**TASK ITEM**:
Lines containing the string "SCALE": how many are there below? Answer with the number only.

[Change detection outputs]
==================================================
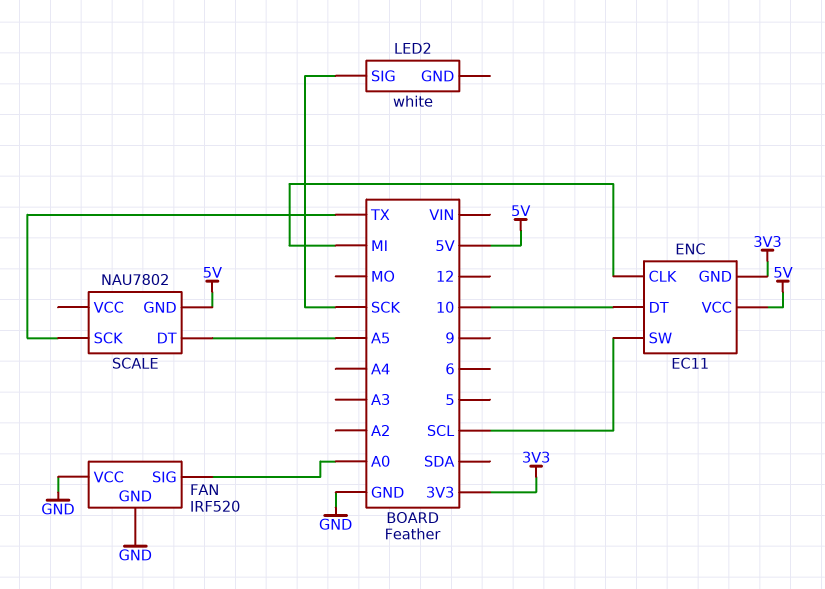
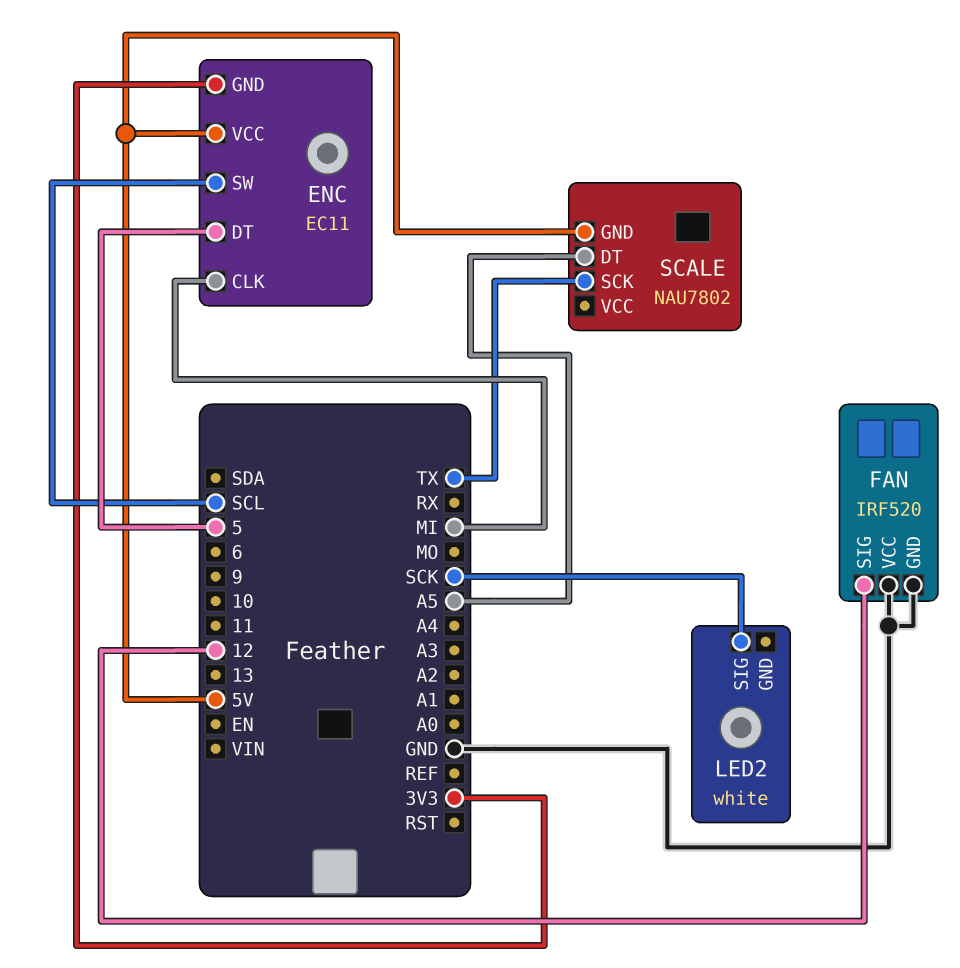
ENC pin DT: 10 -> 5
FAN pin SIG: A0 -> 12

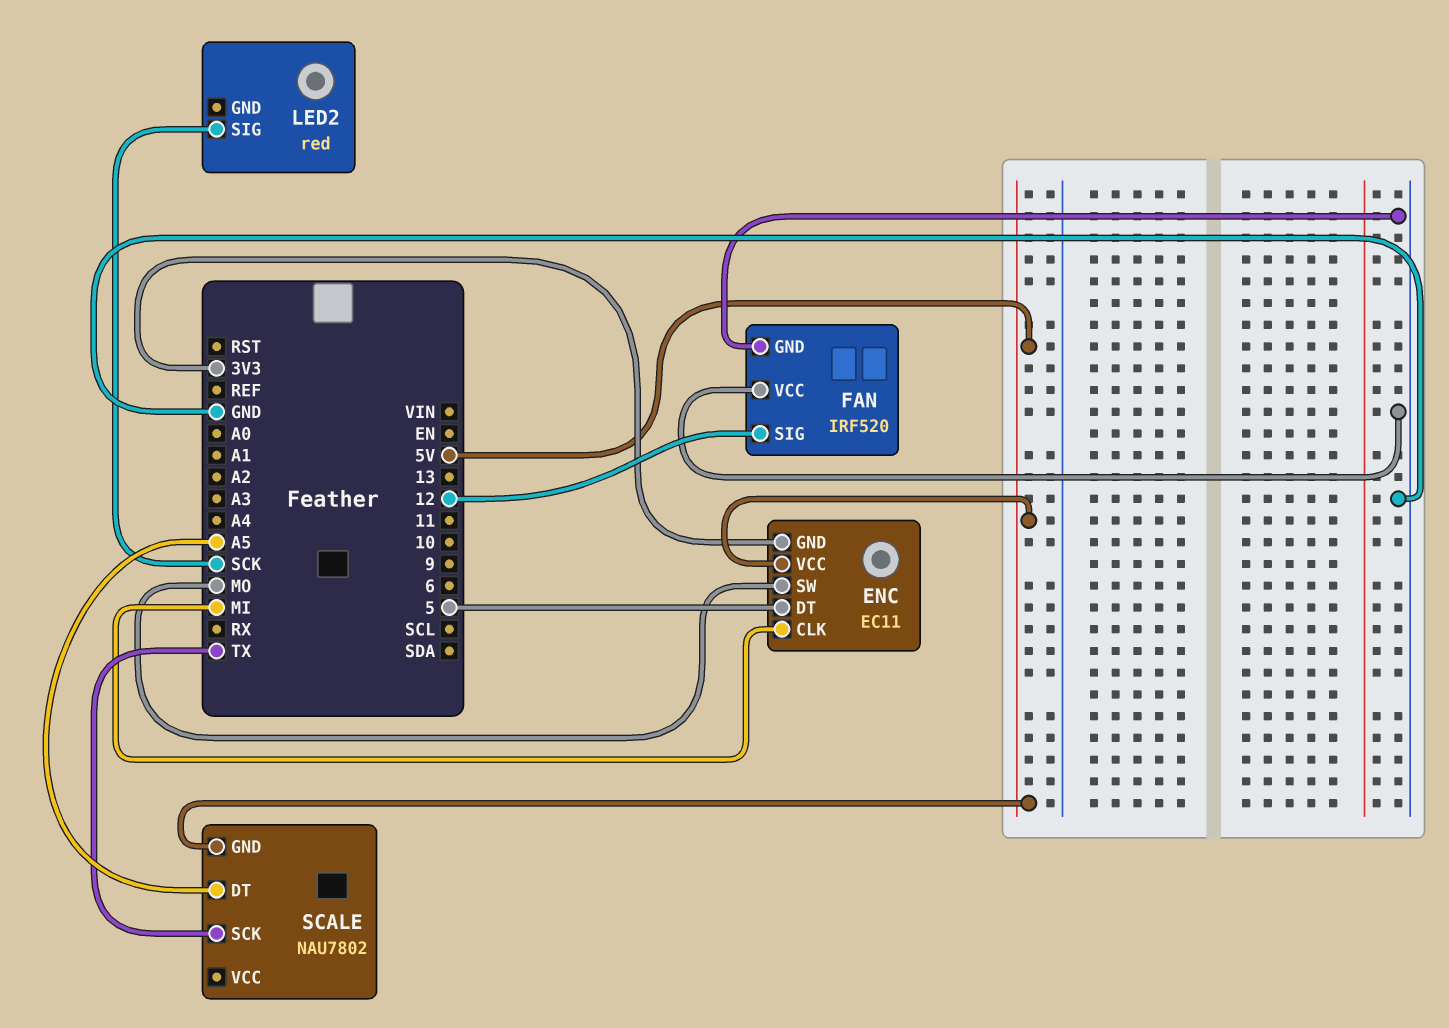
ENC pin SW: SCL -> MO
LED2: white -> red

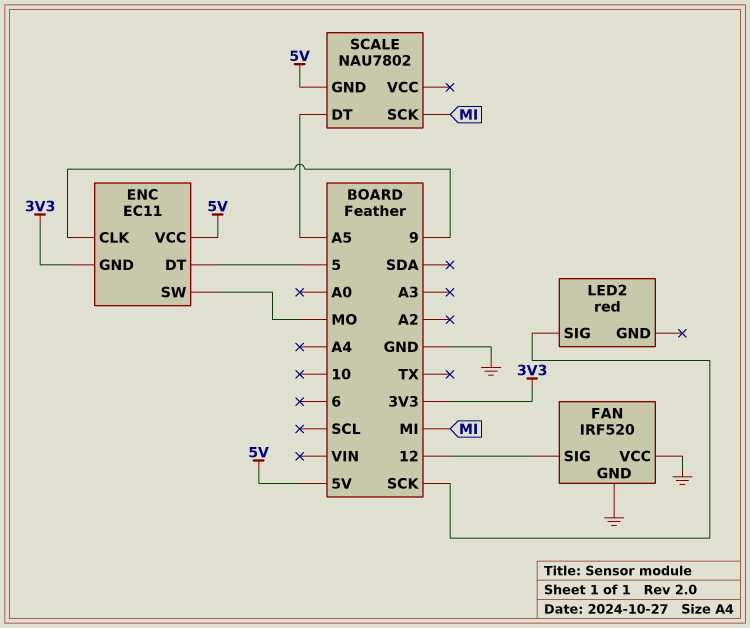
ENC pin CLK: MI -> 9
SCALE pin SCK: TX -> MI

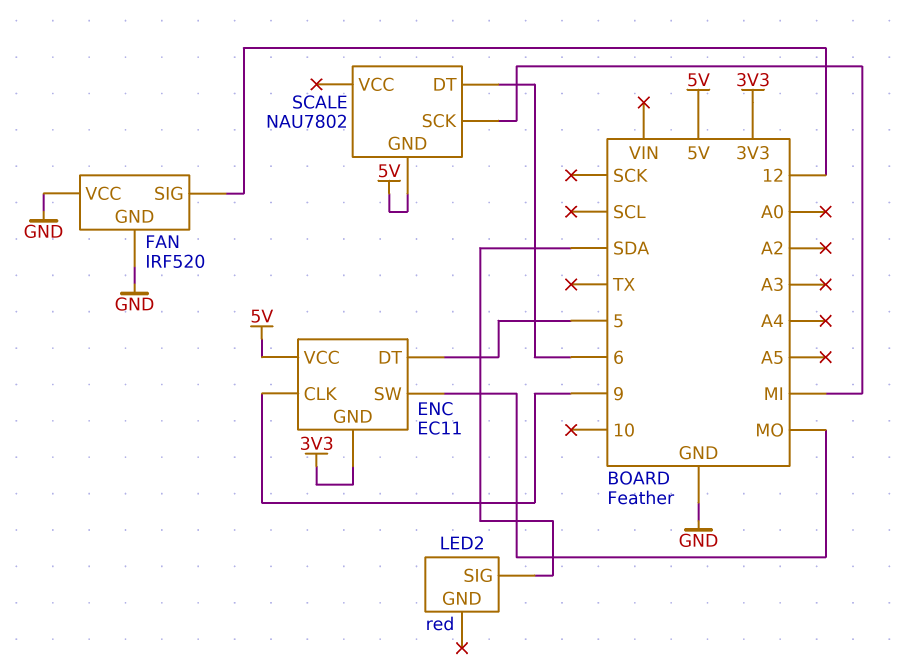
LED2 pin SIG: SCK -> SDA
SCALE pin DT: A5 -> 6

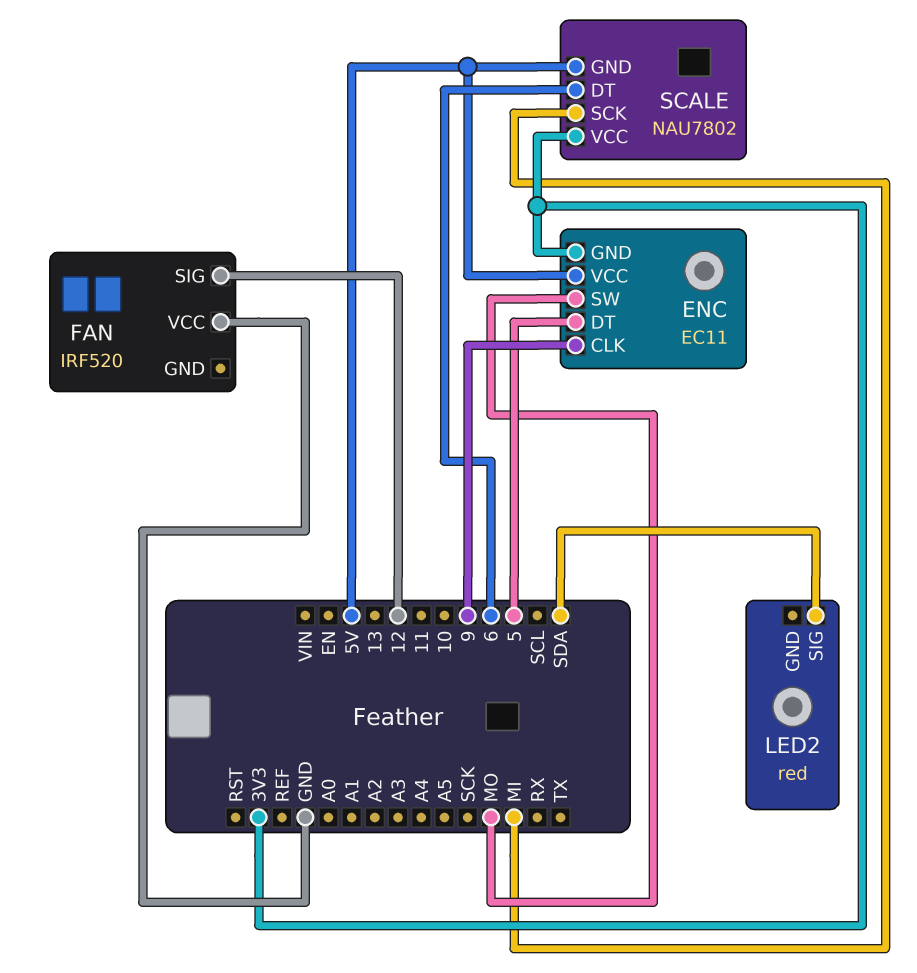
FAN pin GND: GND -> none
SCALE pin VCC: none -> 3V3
==================================================
**TASK OUTPUT**:
3